* [Work instruction] Find the lines in the records below that contain "camera", and report each of them.

* [Working data]
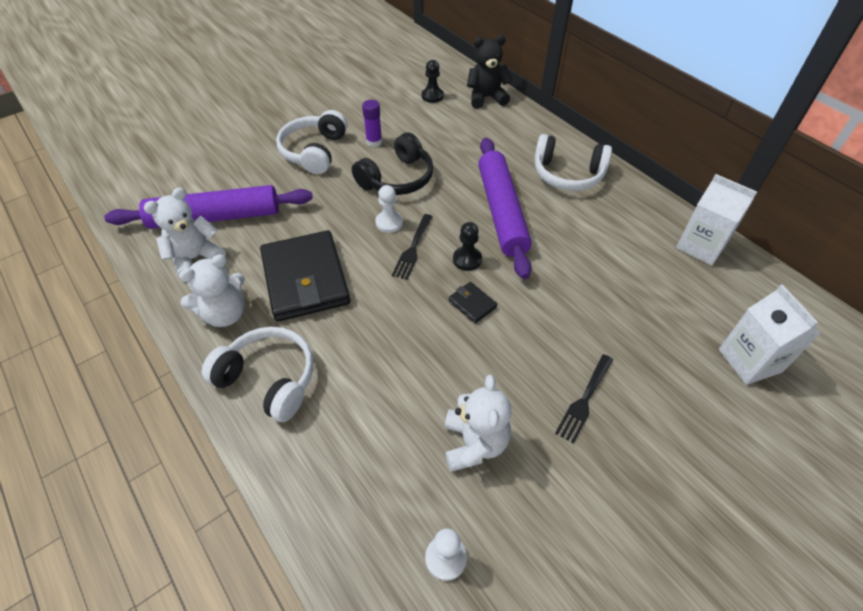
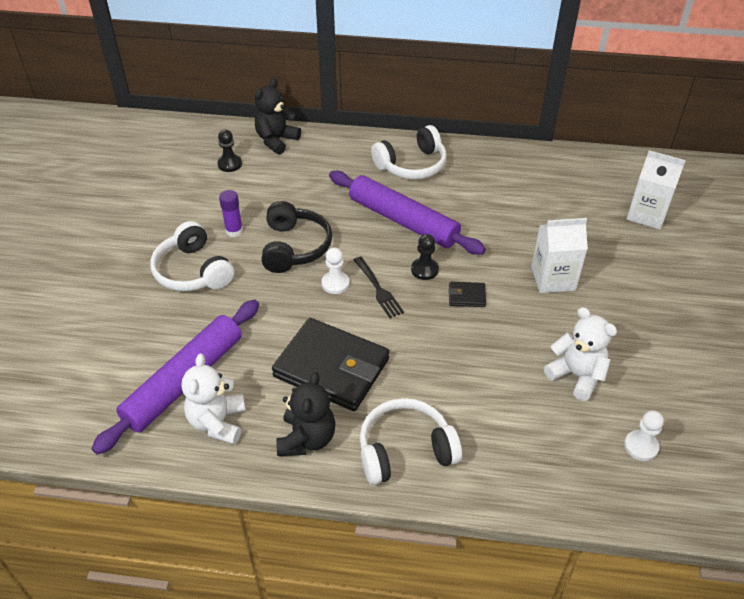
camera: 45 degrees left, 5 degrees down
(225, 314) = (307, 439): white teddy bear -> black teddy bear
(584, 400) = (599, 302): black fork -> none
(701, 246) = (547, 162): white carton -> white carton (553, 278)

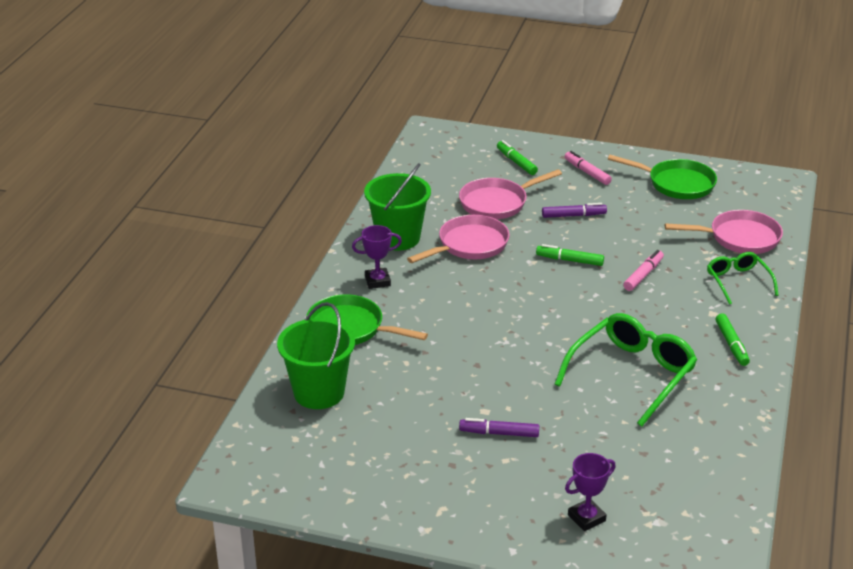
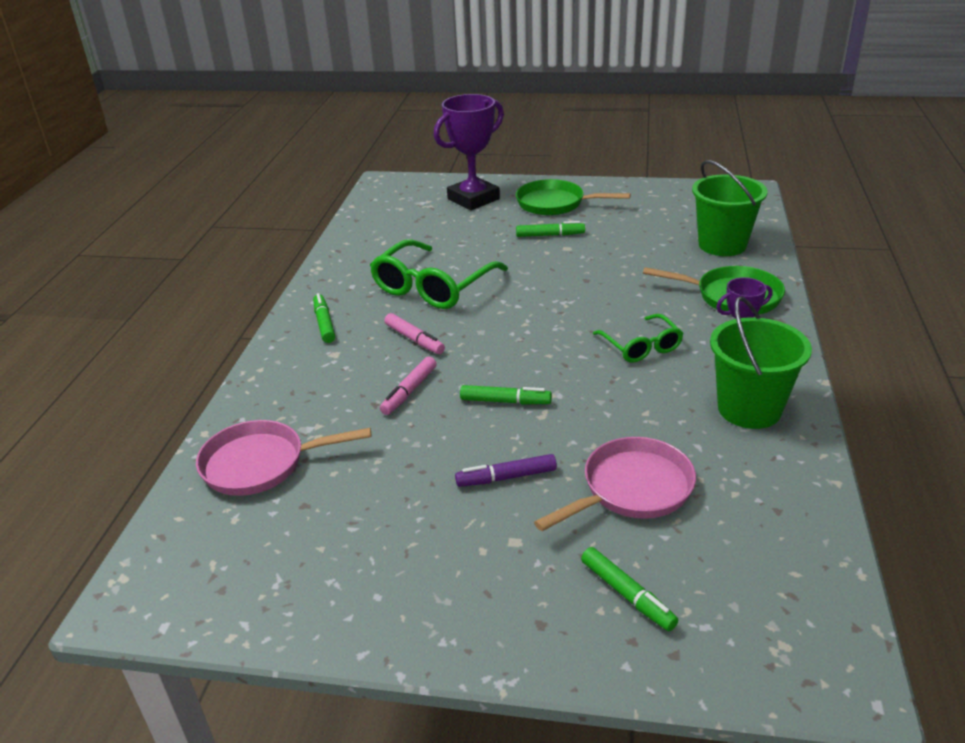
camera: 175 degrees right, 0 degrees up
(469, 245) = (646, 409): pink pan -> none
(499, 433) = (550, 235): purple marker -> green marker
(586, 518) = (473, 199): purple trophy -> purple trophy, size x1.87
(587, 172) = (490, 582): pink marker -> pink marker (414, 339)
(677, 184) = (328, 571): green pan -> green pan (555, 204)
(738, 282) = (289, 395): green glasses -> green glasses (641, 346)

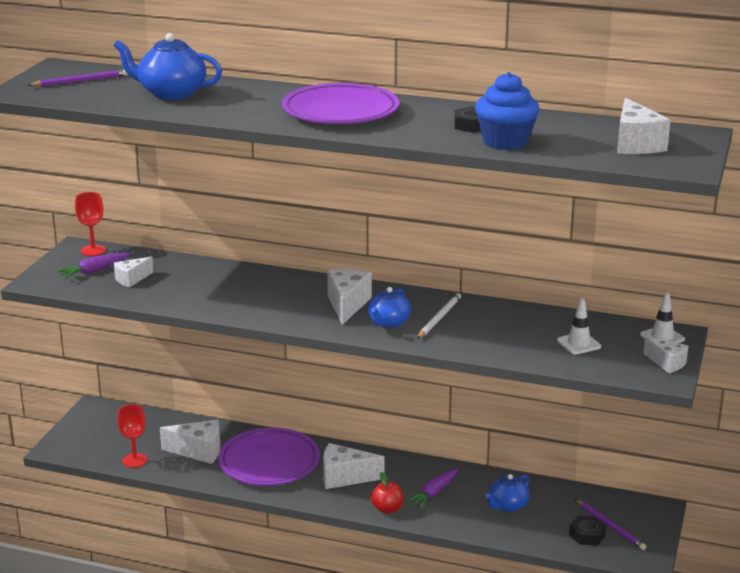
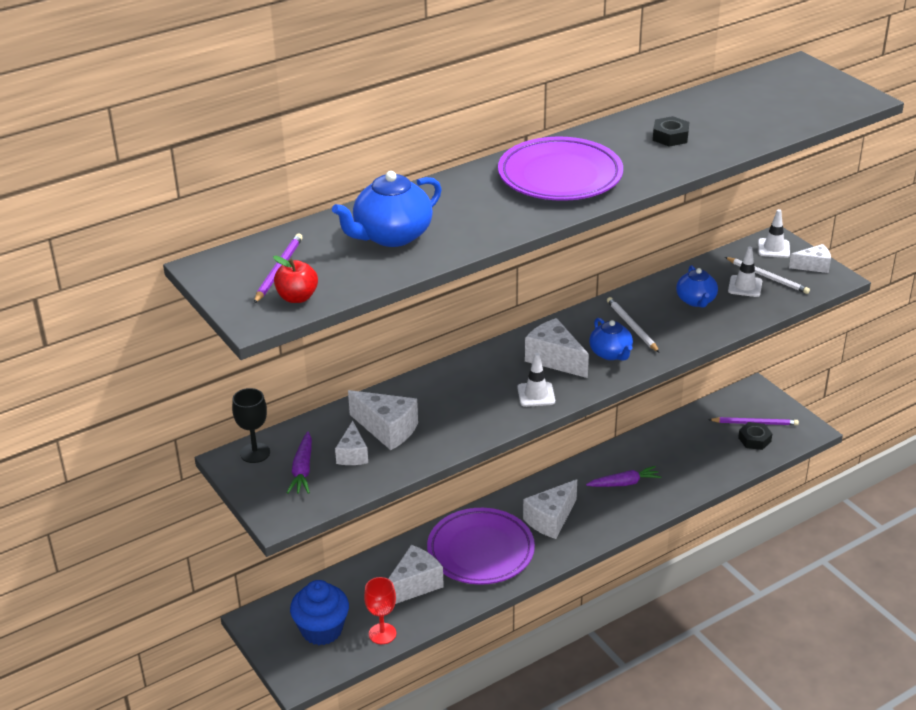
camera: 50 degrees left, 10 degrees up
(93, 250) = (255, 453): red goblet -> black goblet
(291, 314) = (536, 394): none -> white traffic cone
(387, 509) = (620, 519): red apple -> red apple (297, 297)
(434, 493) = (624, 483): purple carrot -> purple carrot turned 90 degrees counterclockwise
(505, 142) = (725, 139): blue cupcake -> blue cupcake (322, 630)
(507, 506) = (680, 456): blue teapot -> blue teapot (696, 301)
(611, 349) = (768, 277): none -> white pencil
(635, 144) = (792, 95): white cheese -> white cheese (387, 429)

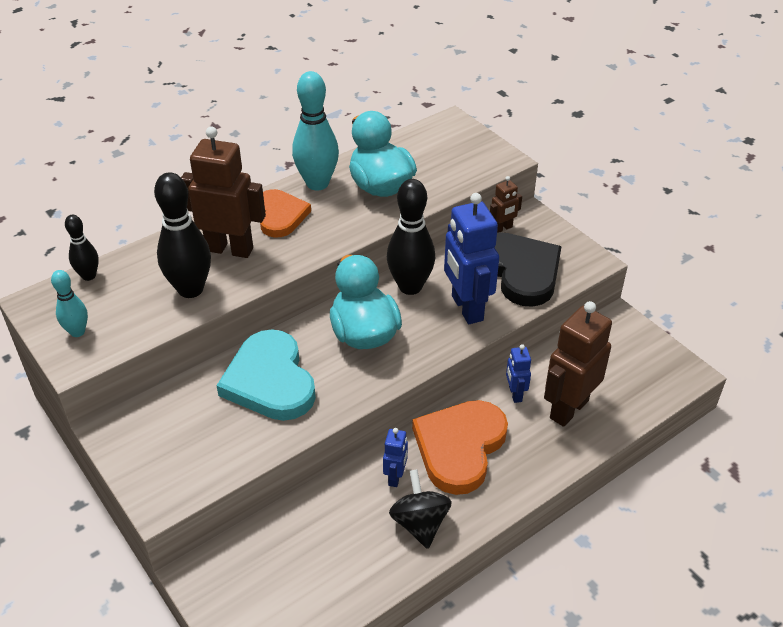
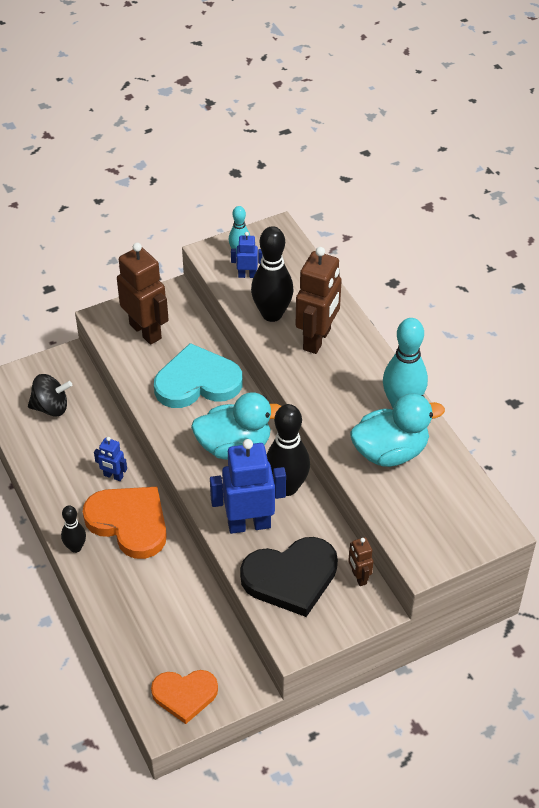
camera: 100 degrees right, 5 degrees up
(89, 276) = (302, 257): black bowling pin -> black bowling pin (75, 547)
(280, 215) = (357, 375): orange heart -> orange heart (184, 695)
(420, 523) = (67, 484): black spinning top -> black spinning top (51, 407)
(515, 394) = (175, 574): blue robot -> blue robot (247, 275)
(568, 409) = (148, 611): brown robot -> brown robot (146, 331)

* [Response box]
camera: 45 degrees left, 5 degrees down
camera: 175 degrees right, 0 degrees up
camera: 50 degrees left, 10 degrees up
camera: 100 degrees right, 5 degrees up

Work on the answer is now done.